> Aim of the exercise
Since only the text is wanted, print every entry below exactly and omit the images.

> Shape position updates
•••

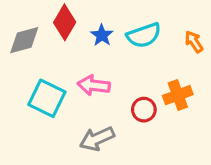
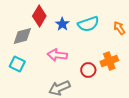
gray diamond: (24, 40) -> (22, 36), moved
cyan square: (47, 98) -> (17, 64), moved, size x0.7

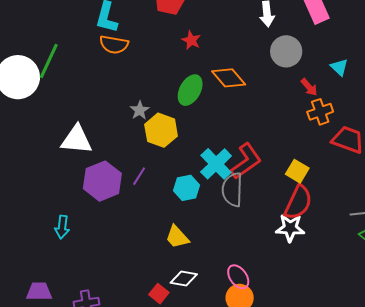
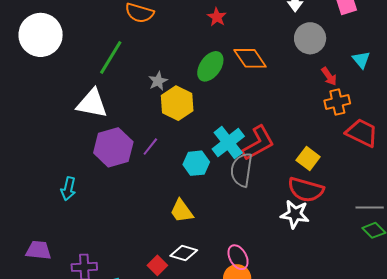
green line: (49, 61) -> (111, 57), moved
red semicircle: (298, 202) -> (306, 190), turned 75

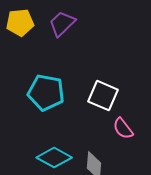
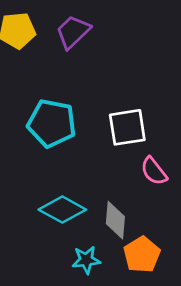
white square: (103, 96) -> (127, 127), turned -32

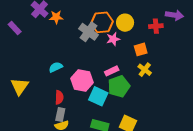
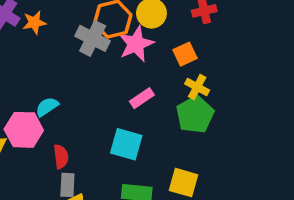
pink star: (113, 39) -> (136, 44), size x1.5
pink hexagon: (82, 80) -> (24, 130), moved
green pentagon: (119, 86) -> (195, 115), moved

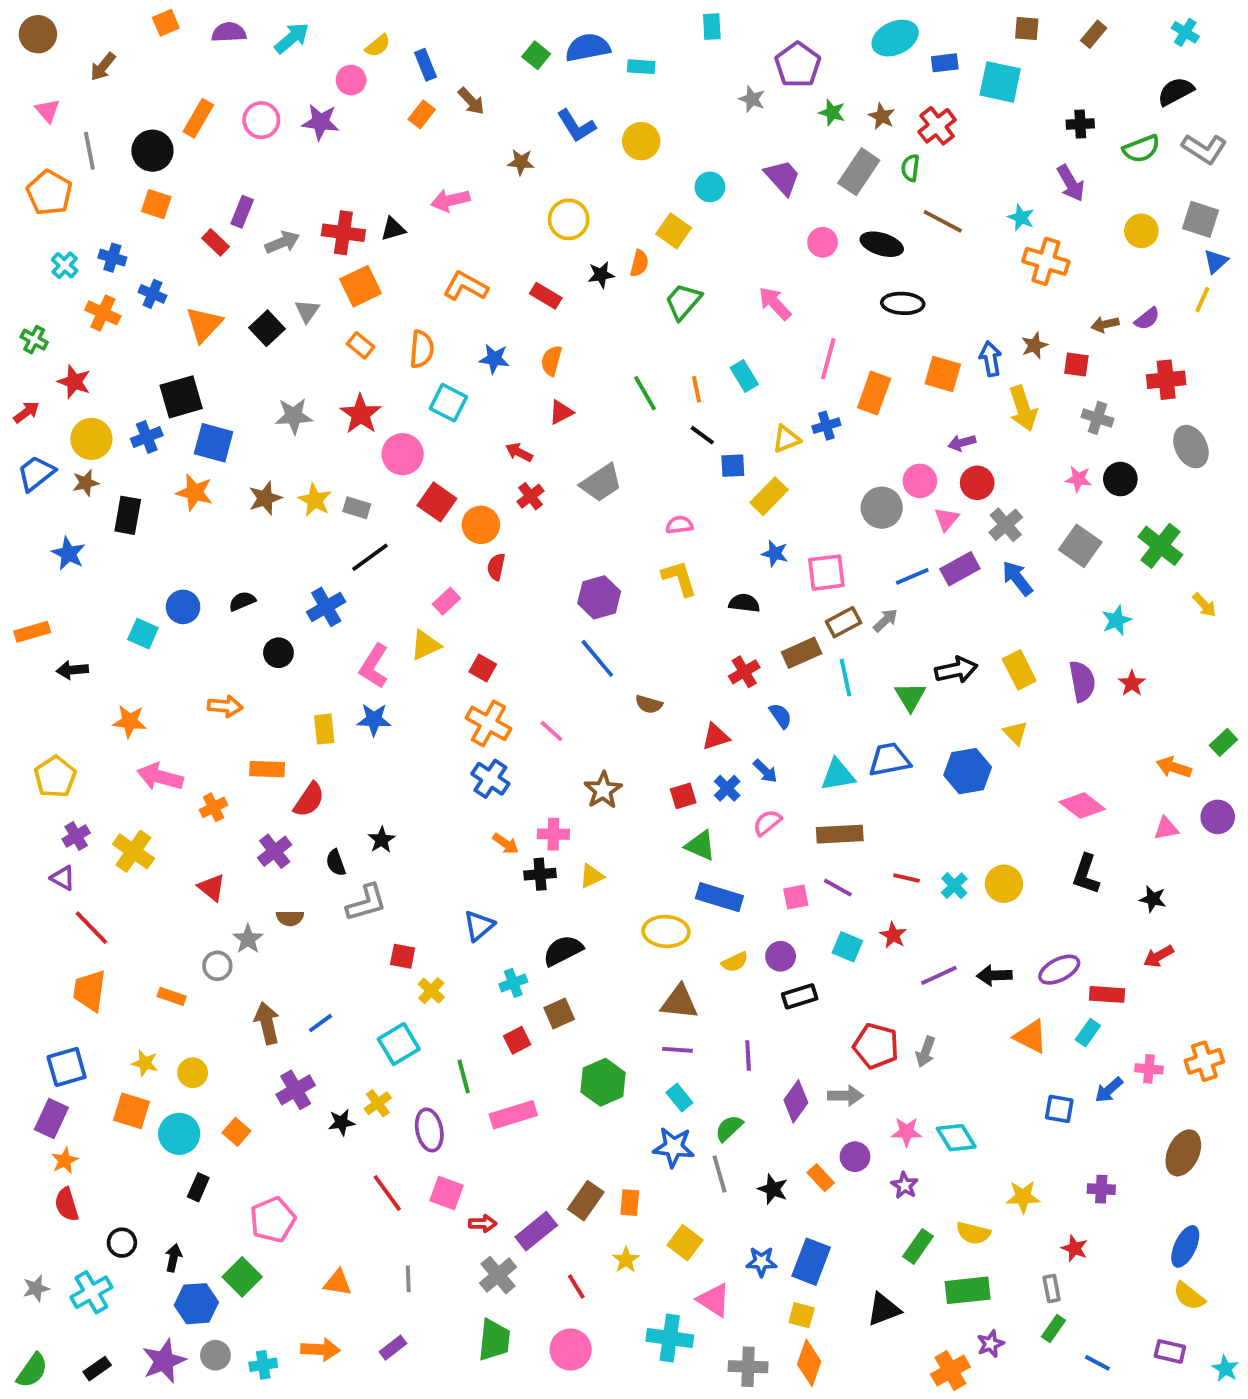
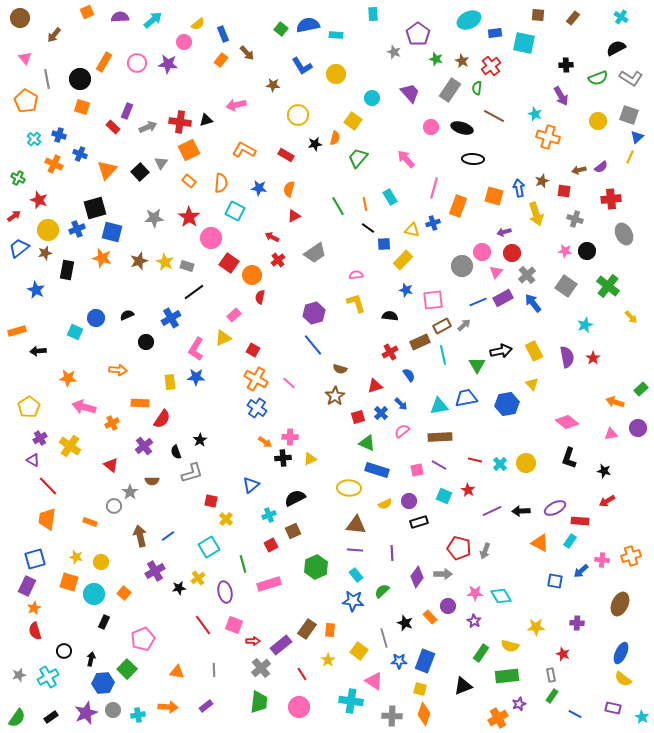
yellow triangle: (786, 439) -> (412, 230), turned 35
brown star: (603, 790) -> (335, 396), moved
gray line: (719, 1174) -> (384, 638), moved

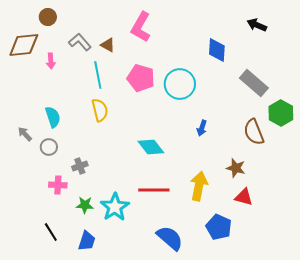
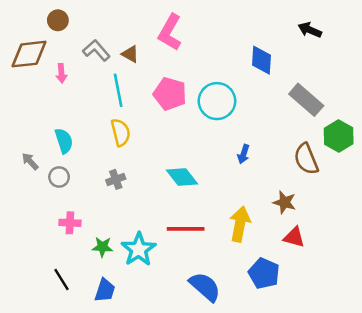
gray cross: (80, 166) -> (116, 179), moved

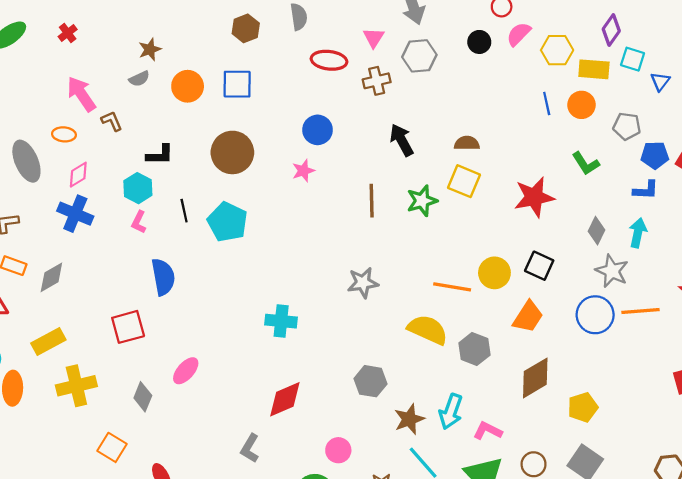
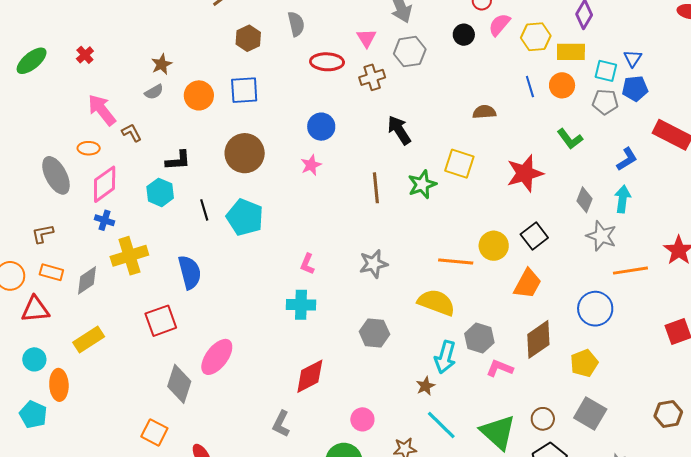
cyan square: (633, 59) -> (606, 71), moved
brown semicircle: (467, 143) -> (484, 112), moved
blue pentagon: (655, 155) -> (635, 89), moved
pink diamond: (78, 175) -> (105, 184), size x1.5
blue L-shape: (646, 190) -> (627, 159), turned -30
blue cross: (75, 214) -> (104, 220), size x0.6
pink L-shape: (139, 222) -> (307, 264), moved
black square: (539, 266) -> (534, 236), turned 32
blue circle: (595, 315) -> (595, 309), moved
gray hexagon: (474, 349) -> (479, 338), moved
pink ellipse: (186, 371) -> (217, 357), size x1.4
gray hexagon: (371, 381) -> (374, 333), moved
yellow cross: (76, 386) -> (129, 256), moved
gray diamond: (143, 397) -> (179, 384), size x1.4
cyan arrow: (451, 412) -> (445, 357), moved
brown star: (409, 419) -> (425, 386), size x0.7
pink L-shape: (488, 431) -> (500, 368), moved

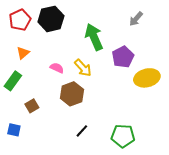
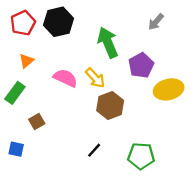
pink semicircle: (57, 68) -> (65, 78), size x1.5
brown hexagon: (72, 94) -> (110, 106), moved

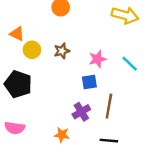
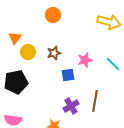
orange triangle: (17, 34) -> (15, 38), turned 40
blue square: (89, 82) -> (68, 75), moved
black pentagon: (18, 84) -> (16, 82), turned -30

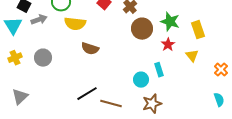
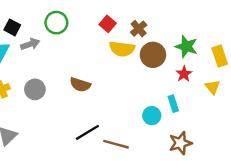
yellow semicircle: (75, 24) -> (122, 49), moved
brown semicircle: (90, 49) -> (80, 85), moved
brown star: (152, 104) -> (180, 143), moved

•••

> Answer section
gray diamond: (24, 40) -> (22, 36), moved
cyan square: (47, 98) -> (17, 64), moved, size x0.7

green line: (49, 61) -> (111, 57), moved
red semicircle: (298, 202) -> (306, 190), turned 75

white square: (103, 96) -> (127, 127), turned -32

pink star: (113, 39) -> (136, 44), size x1.5
pink hexagon: (82, 80) -> (24, 130), moved
green pentagon: (119, 86) -> (195, 115), moved

yellow triangle: (786, 439) -> (412, 230), turned 35
brown star: (603, 790) -> (335, 396), moved
gray line: (719, 1174) -> (384, 638), moved

gray cross: (80, 166) -> (116, 179), moved

cyan square: (633, 59) -> (606, 71), moved
brown semicircle: (467, 143) -> (484, 112), moved
blue pentagon: (655, 155) -> (635, 89), moved
pink diamond: (78, 175) -> (105, 184), size x1.5
blue L-shape: (646, 190) -> (627, 159), turned -30
blue cross: (75, 214) -> (104, 220), size x0.6
pink L-shape: (139, 222) -> (307, 264), moved
black square: (539, 266) -> (534, 236), turned 32
blue circle: (595, 315) -> (595, 309), moved
gray hexagon: (474, 349) -> (479, 338), moved
pink ellipse: (186, 371) -> (217, 357), size x1.4
gray hexagon: (371, 381) -> (374, 333), moved
yellow cross: (76, 386) -> (129, 256), moved
gray diamond: (143, 397) -> (179, 384), size x1.4
cyan arrow: (451, 412) -> (445, 357), moved
brown star: (409, 419) -> (425, 386), size x0.7
pink L-shape: (488, 431) -> (500, 368), moved

pink semicircle: (57, 68) -> (65, 78), size x1.5
brown hexagon: (72, 94) -> (110, 106), moved

orange triangle: (17, 34) -> (15, 38), turned 40
blue square: (89, 82) -> (68, 75), moved
black pentagon: (18, 84) -> (16, 82), turned -30

yellow semicircle: (75, 24) -> (122, 49), moved
brown semicircle: (90, 49) -> (80, 85), moved
brown star: (152, 104) -> (180, 143), moved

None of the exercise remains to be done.